=== Section Start ===
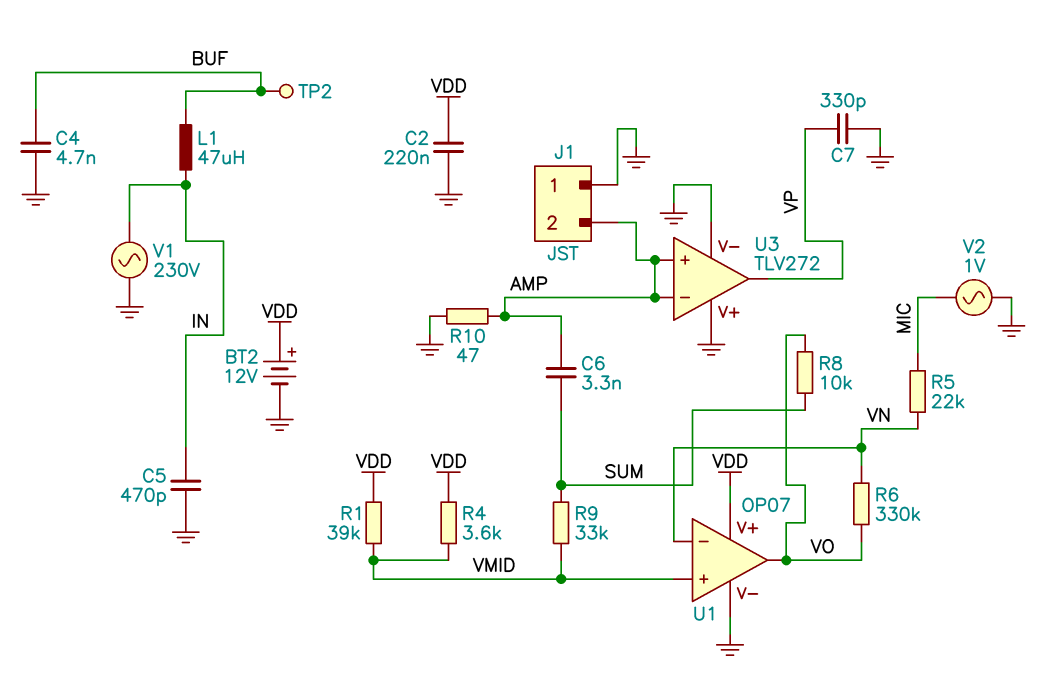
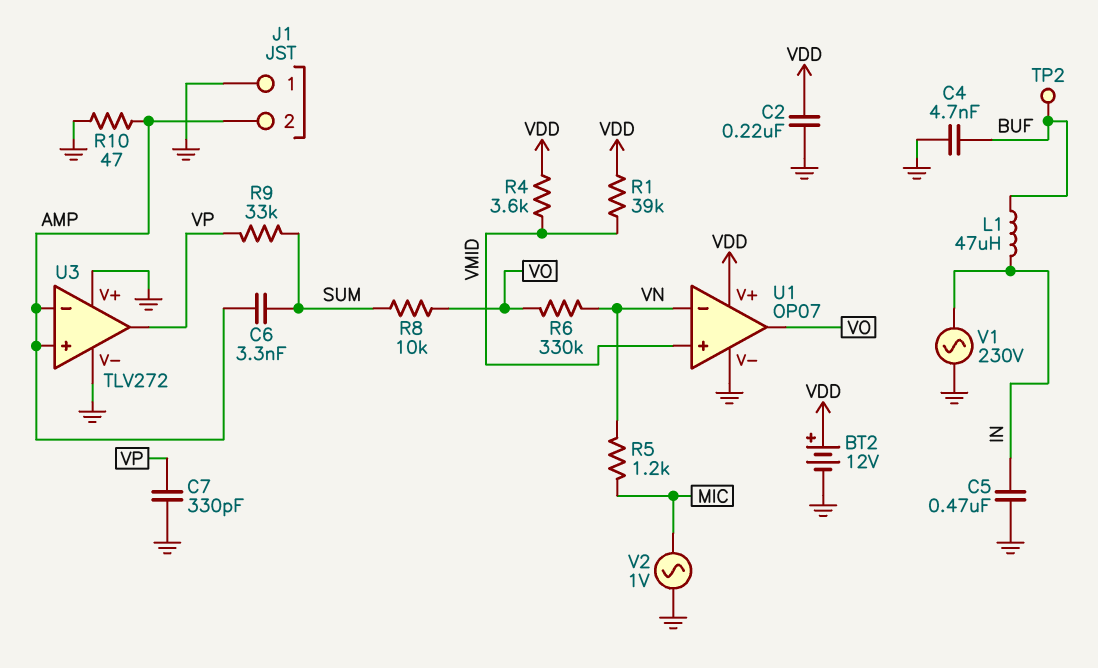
C5: 470pF (GND, IN) -> 470nF (GND, IN)
R5: 22k (MIC, VN) -> 1.2k (MIC, VN)
R9: 33k (SUM, VMID) -> 33k (SUM, VP)

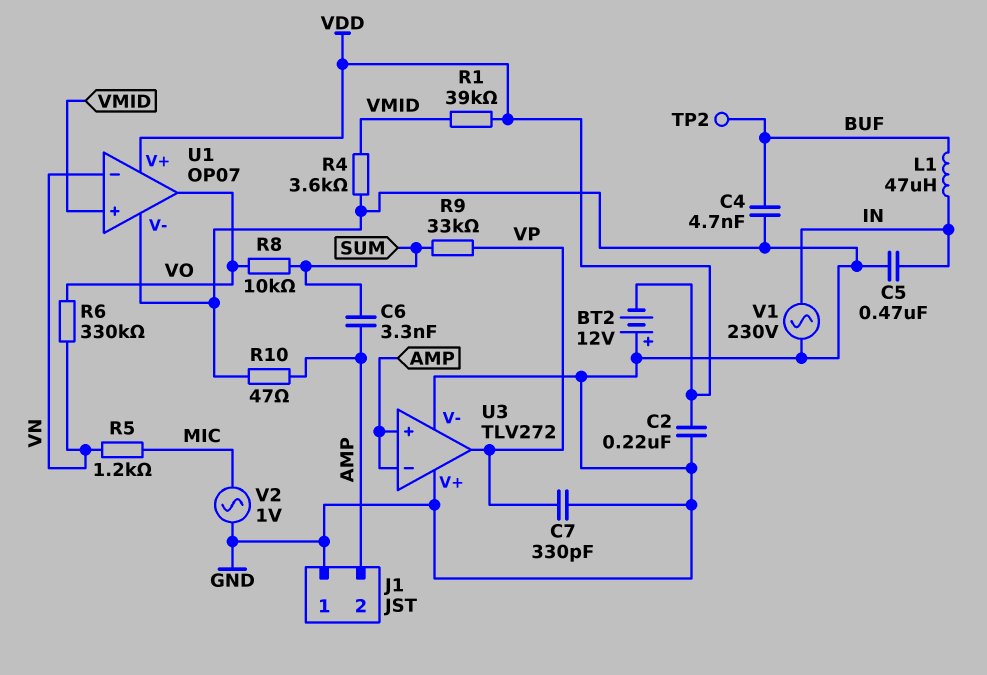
BT2: 12V (plus VDD, minus GND) -> 12V (plus GND, minus VDD)
R4: 3.6k (VDD, VMID) -> 3.6k (GND, VMID)

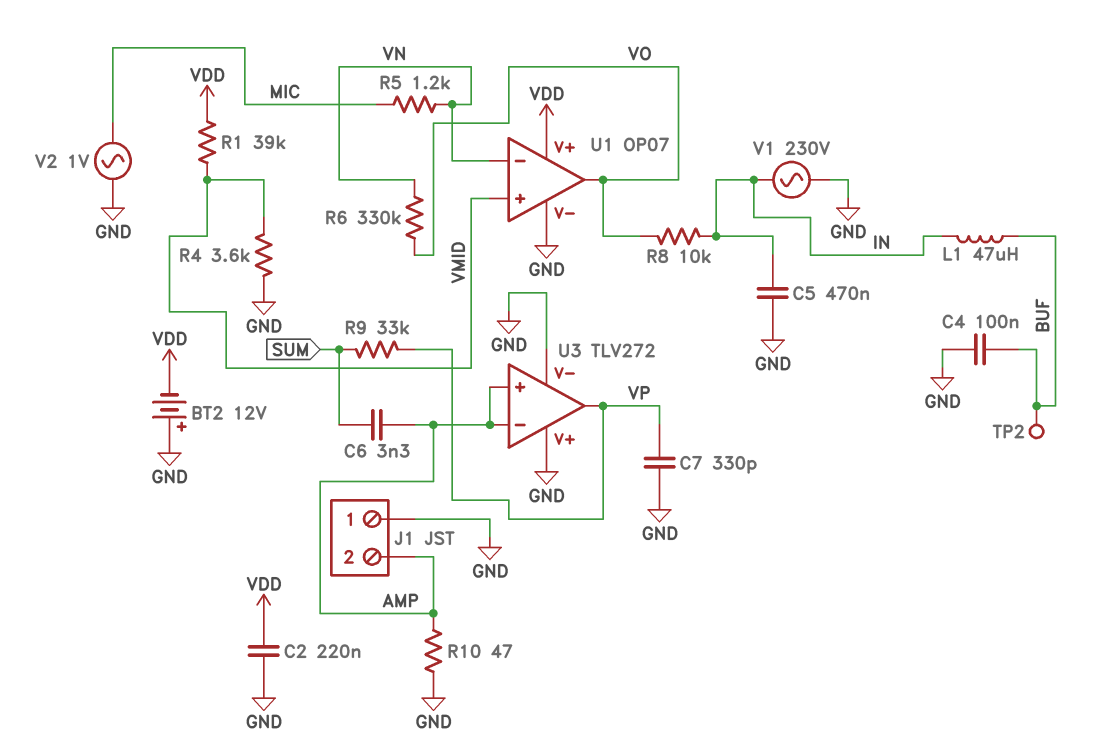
C4: 4.7nF (BUF, GND) -> 100nF (BUF, GND)
R8: 10k (SUM, VO) -> 10k (IN, VO)

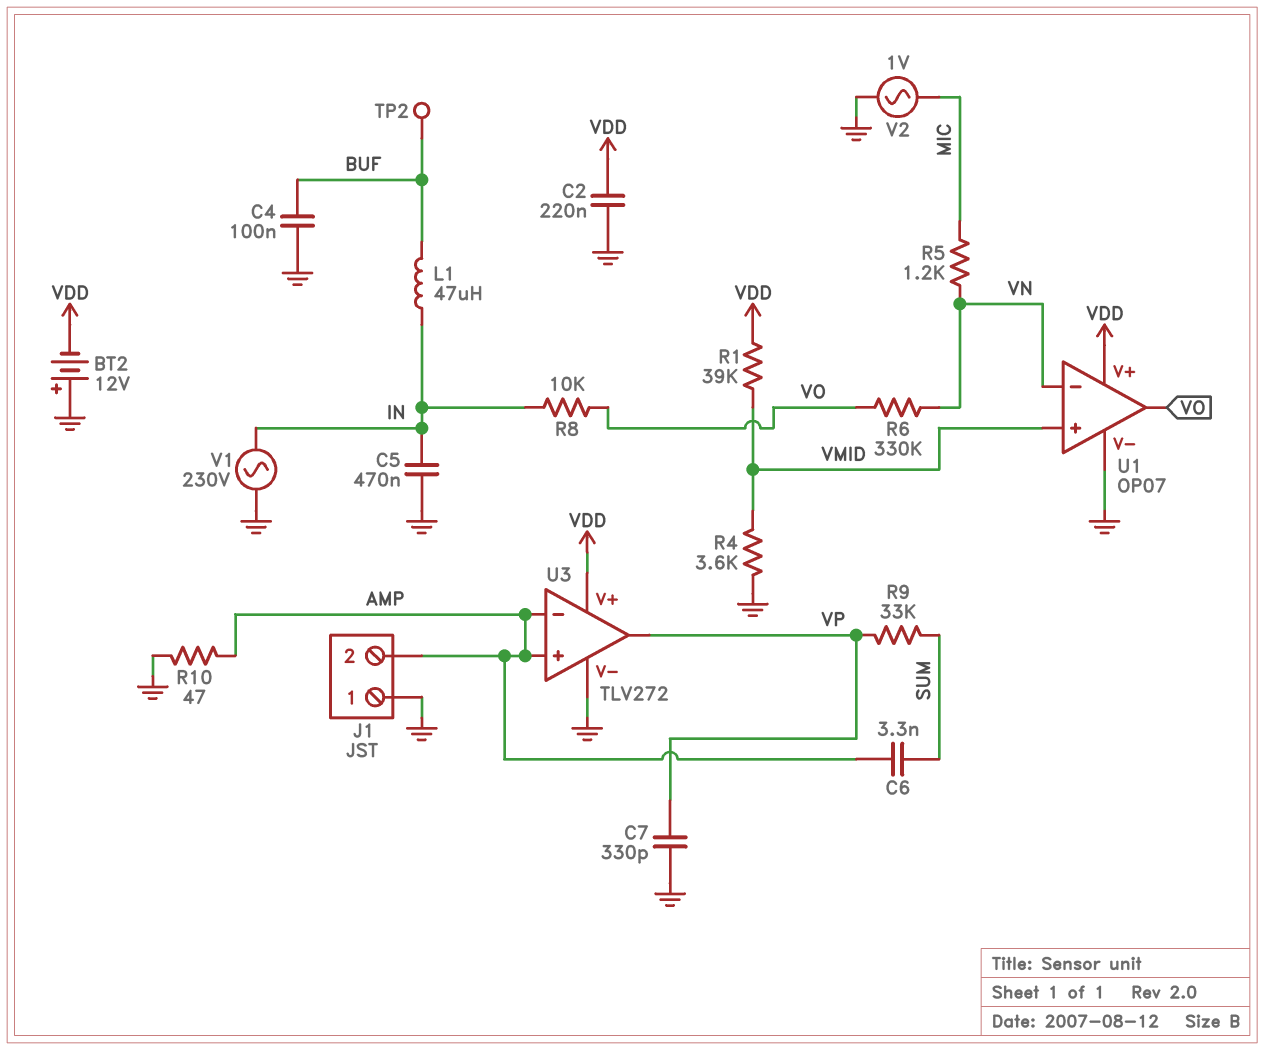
U3 pin V+: GND -> VDD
=== Section End ===
What the exercise asks: Repeat each entry exactly as it appears; skip any picture.

Written response:
C5: 470pF (GND, IN) -> 470nF (GND, IN)
R5: 22k (MIC, VN) -> 1.2k (MIC, VN)
R9: 33k (SUM, VMID) -> 33k (SUM, VP)

BT2: 12V (plus VDD, minus GND) -> 12V (plus GND, minus VDD)
R4: 3.6k (VDD, VMID) -> 3.6k (GND, VMID)

C4: 4.7nF (BUF, GND) -> 100nF (BUF, GND)
R8: 10k (SUM, VO) -> 10k (IN, VO)

U3 pin V+: GND -> VDD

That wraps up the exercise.